#### TASK
Collect every line below that contains the string "kern", and copy each of those lines in full.

#### SOURCE MATERIAL
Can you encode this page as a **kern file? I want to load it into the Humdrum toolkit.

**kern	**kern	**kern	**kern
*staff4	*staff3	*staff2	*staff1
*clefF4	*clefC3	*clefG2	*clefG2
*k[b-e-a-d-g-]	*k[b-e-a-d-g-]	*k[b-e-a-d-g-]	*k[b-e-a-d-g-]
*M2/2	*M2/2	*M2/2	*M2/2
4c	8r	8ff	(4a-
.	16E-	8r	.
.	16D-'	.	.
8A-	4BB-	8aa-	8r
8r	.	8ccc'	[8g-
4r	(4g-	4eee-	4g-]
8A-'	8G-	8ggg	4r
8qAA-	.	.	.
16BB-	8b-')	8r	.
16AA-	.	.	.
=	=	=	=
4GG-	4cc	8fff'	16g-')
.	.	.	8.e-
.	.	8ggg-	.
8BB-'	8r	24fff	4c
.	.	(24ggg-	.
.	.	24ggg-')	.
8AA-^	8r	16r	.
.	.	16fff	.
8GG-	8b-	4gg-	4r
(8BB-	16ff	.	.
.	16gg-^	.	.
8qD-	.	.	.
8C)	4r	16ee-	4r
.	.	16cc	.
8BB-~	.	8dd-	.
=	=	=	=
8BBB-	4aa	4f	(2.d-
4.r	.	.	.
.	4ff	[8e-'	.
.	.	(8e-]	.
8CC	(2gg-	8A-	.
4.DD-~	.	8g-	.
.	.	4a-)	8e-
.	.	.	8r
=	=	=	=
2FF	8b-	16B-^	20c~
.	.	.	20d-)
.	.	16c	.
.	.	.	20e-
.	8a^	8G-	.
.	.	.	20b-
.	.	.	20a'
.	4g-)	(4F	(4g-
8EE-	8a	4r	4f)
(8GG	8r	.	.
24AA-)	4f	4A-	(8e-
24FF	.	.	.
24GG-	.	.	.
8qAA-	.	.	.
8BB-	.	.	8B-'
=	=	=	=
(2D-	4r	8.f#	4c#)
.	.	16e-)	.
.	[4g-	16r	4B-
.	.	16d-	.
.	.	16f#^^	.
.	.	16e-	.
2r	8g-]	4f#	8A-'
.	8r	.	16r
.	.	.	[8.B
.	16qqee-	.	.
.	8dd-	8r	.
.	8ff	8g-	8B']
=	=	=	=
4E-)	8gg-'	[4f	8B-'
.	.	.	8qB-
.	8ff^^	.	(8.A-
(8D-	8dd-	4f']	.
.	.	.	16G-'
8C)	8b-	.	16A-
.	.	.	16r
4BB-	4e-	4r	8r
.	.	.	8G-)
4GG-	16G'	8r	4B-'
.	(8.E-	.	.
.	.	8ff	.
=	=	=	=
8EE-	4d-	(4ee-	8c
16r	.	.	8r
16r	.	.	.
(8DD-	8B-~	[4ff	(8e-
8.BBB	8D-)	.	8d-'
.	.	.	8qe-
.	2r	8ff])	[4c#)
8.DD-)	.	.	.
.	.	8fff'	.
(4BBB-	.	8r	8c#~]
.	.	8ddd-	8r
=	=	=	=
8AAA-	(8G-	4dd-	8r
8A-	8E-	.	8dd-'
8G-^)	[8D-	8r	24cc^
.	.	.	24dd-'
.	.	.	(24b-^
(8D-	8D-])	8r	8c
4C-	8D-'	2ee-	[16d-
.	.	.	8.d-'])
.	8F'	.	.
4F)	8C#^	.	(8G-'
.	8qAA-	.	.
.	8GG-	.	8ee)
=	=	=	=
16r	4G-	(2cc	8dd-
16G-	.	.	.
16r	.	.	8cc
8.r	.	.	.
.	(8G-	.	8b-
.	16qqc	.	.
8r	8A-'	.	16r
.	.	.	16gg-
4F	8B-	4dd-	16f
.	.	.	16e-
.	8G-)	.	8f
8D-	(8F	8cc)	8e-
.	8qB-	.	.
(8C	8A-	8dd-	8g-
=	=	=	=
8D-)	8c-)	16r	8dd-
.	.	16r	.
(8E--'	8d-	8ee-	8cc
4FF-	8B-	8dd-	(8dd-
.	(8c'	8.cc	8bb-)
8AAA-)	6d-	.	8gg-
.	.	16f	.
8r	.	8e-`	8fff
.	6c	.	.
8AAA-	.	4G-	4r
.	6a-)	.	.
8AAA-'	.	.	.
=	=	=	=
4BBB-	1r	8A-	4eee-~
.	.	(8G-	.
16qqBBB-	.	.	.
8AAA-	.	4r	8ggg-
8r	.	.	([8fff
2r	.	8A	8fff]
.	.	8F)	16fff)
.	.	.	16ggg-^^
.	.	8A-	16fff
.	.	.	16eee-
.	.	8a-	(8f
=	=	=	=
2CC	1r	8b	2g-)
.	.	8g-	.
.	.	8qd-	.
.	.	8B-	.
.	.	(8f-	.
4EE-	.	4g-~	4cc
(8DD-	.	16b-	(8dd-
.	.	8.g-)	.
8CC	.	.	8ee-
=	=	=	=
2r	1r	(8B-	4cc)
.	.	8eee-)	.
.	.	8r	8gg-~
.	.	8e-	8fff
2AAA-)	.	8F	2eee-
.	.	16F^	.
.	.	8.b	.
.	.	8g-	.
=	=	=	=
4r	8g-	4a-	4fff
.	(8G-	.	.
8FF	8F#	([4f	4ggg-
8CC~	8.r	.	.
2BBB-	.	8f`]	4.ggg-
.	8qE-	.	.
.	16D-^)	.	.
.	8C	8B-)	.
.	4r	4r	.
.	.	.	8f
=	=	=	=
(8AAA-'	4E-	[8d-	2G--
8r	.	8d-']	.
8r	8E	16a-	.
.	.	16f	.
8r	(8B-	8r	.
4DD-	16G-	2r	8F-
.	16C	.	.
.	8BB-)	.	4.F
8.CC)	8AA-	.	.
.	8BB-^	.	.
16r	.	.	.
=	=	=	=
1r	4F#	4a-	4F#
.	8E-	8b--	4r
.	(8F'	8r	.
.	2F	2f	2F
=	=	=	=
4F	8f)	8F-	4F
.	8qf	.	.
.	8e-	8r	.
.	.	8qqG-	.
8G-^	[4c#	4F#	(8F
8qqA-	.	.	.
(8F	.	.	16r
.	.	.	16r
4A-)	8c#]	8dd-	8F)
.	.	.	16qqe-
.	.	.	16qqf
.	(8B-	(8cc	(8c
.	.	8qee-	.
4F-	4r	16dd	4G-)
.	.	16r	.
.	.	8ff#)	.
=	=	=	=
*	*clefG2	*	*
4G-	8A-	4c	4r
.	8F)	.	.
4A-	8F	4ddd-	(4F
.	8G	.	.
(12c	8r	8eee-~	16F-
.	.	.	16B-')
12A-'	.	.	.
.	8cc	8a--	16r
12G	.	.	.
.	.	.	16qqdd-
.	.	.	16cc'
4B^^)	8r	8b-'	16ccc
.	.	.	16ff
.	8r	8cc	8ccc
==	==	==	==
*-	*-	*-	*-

#### OUTPUT
Can you encode this page as a **kern file? I want to load it into the Humdrum toolkit.
**kern	**kern	**kern	**kern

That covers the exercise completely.